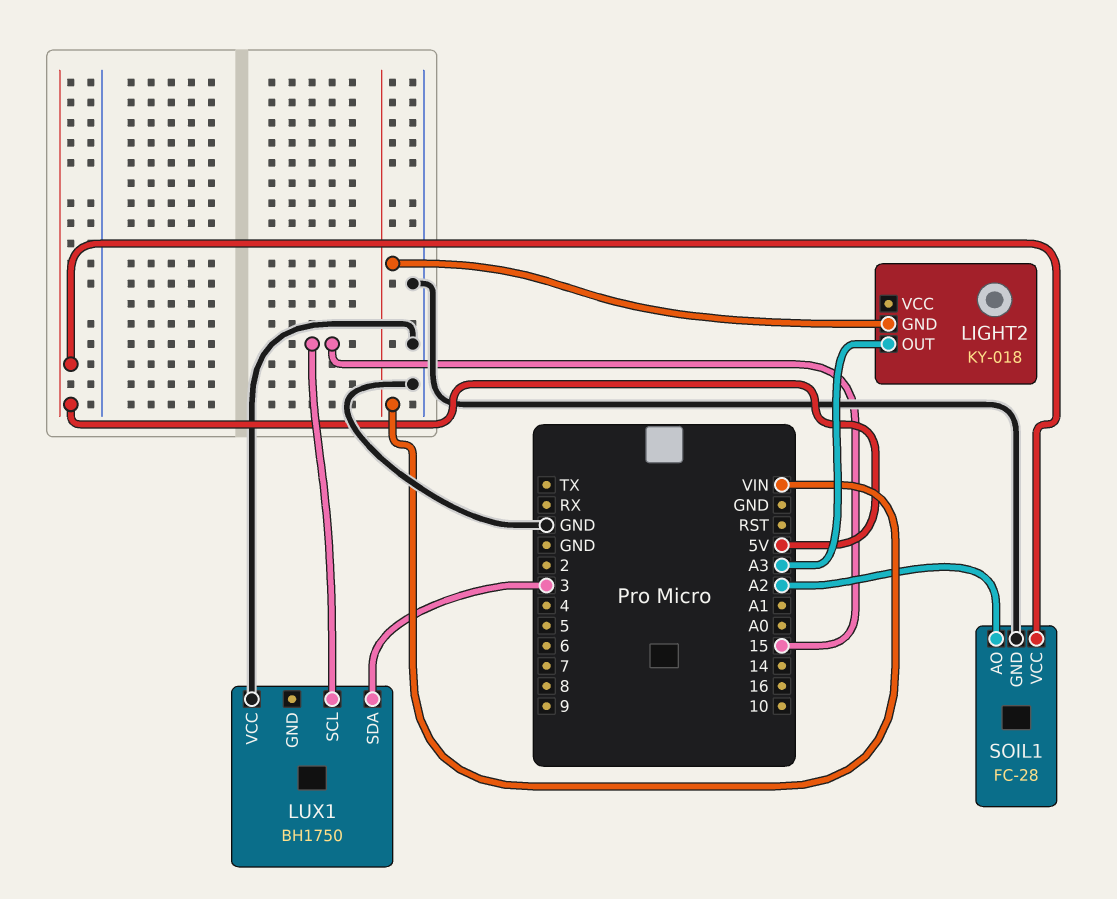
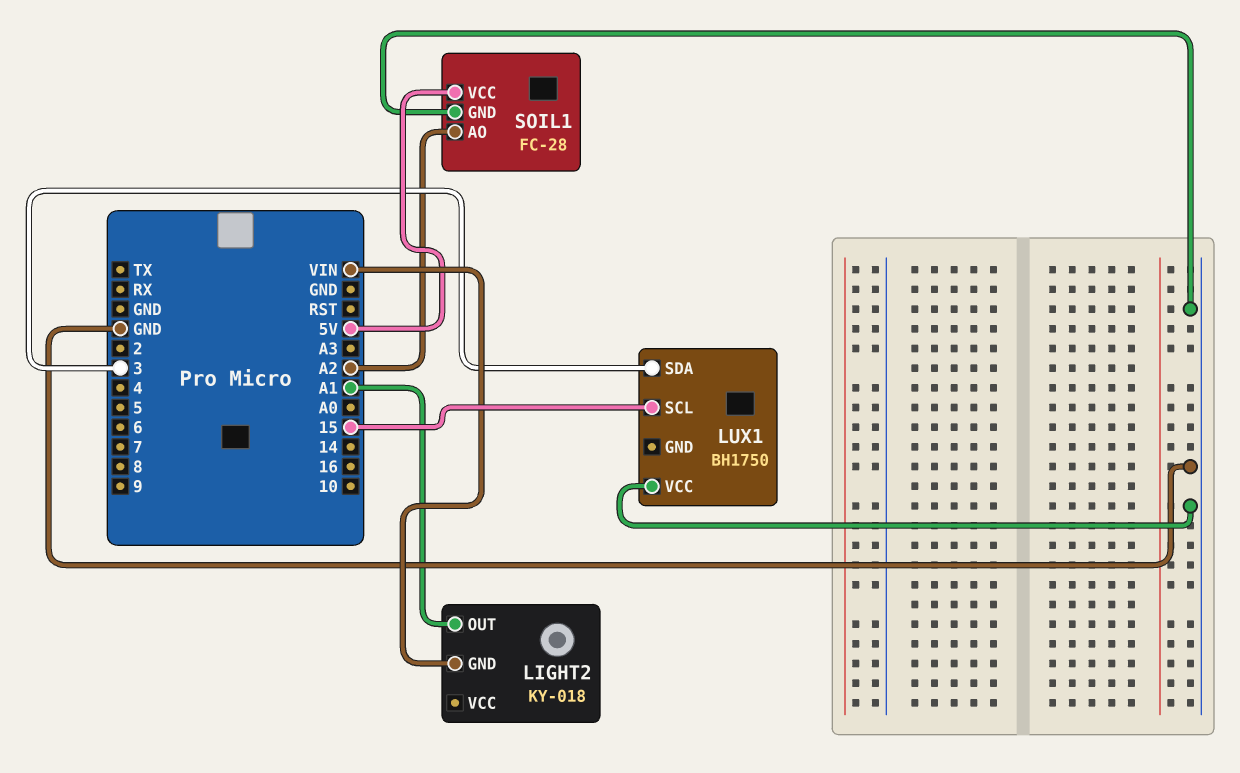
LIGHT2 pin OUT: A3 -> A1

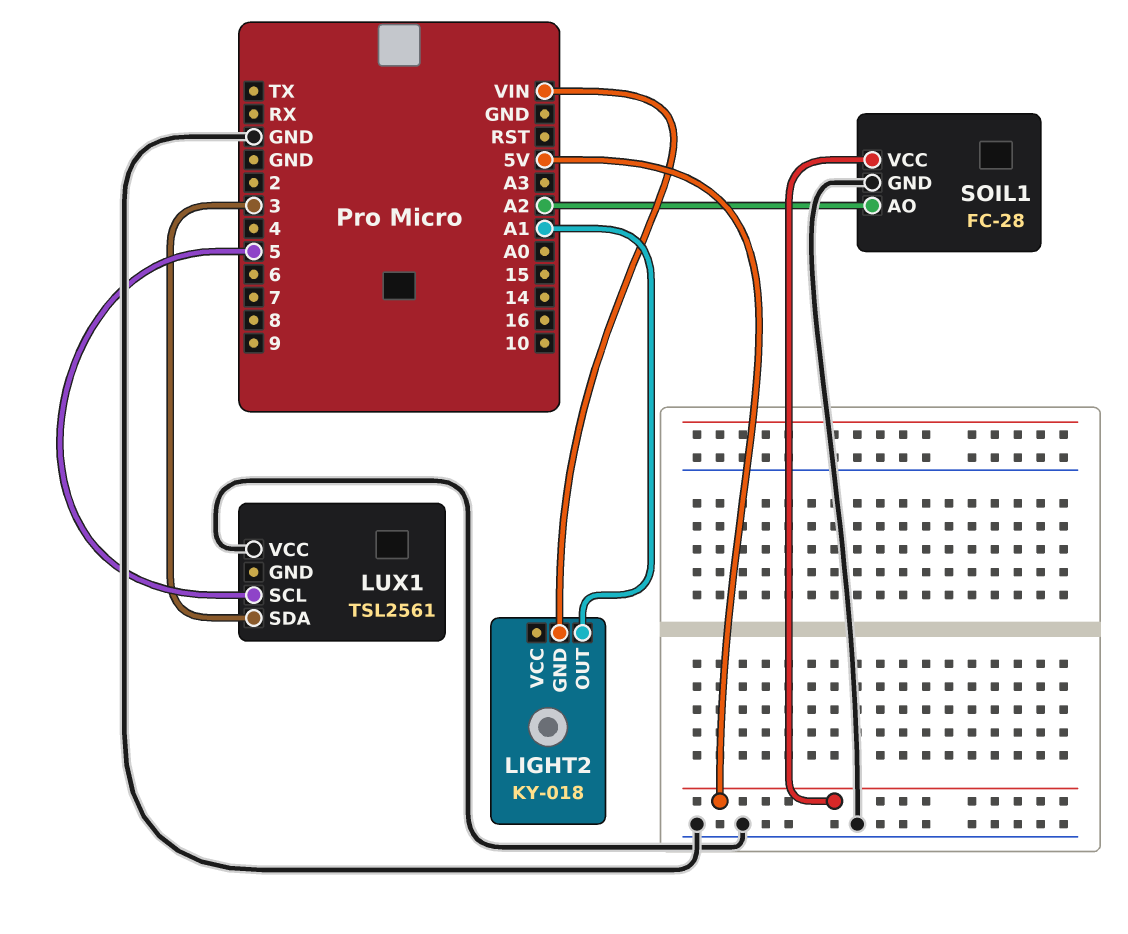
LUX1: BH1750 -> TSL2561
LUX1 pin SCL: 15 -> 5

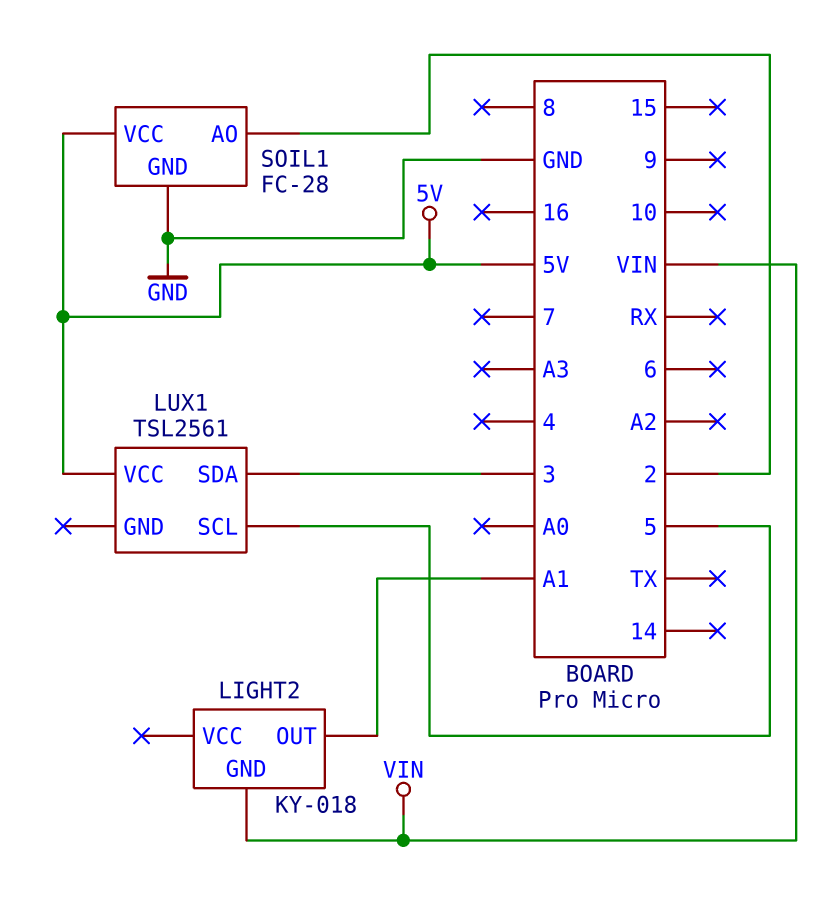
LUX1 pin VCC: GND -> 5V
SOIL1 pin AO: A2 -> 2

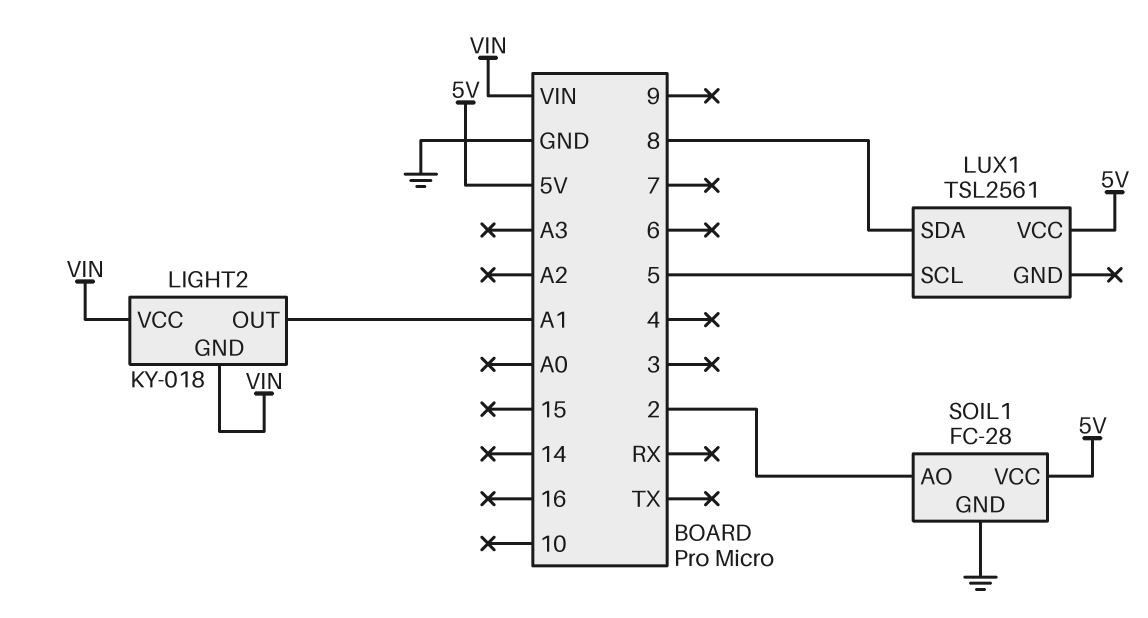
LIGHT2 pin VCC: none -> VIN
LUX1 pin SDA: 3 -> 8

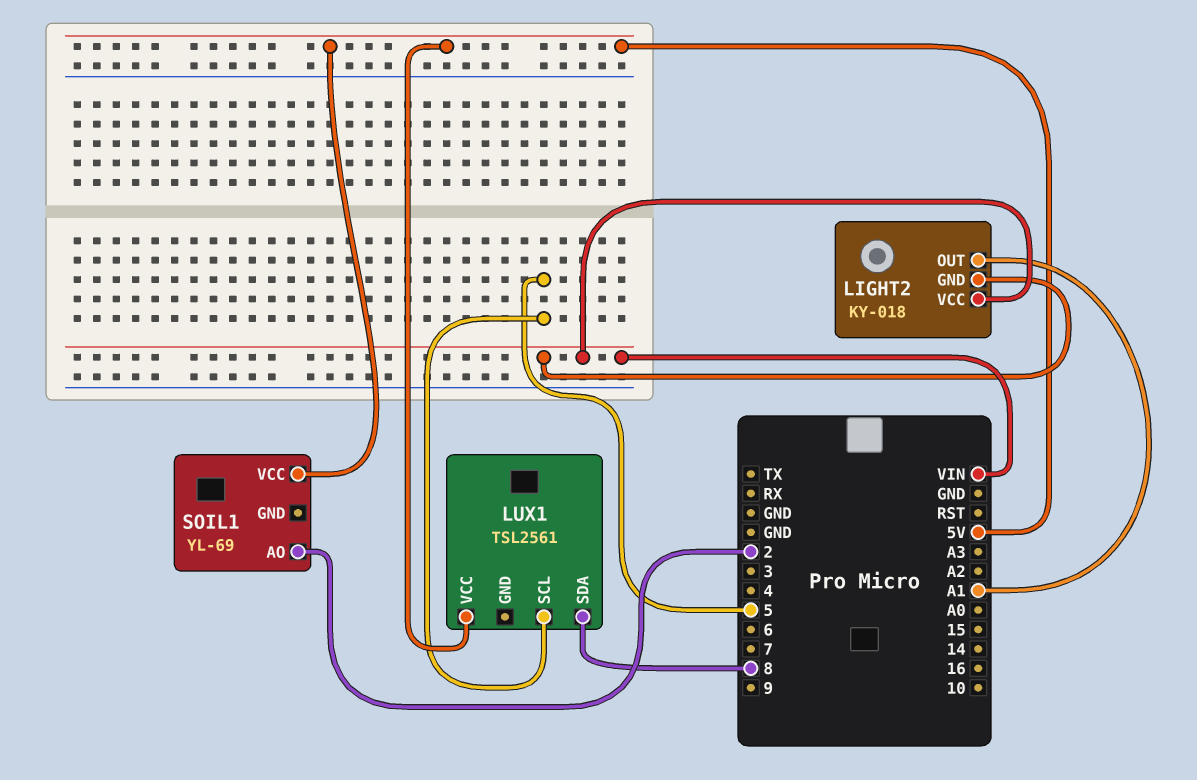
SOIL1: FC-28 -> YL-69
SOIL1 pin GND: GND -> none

********************

Every line of the records containing the word "none" must appear in the answer.

● Answer below:
LIGHT2 pin VCC: none -> VIN
SOIL1 pin GND: GND -> none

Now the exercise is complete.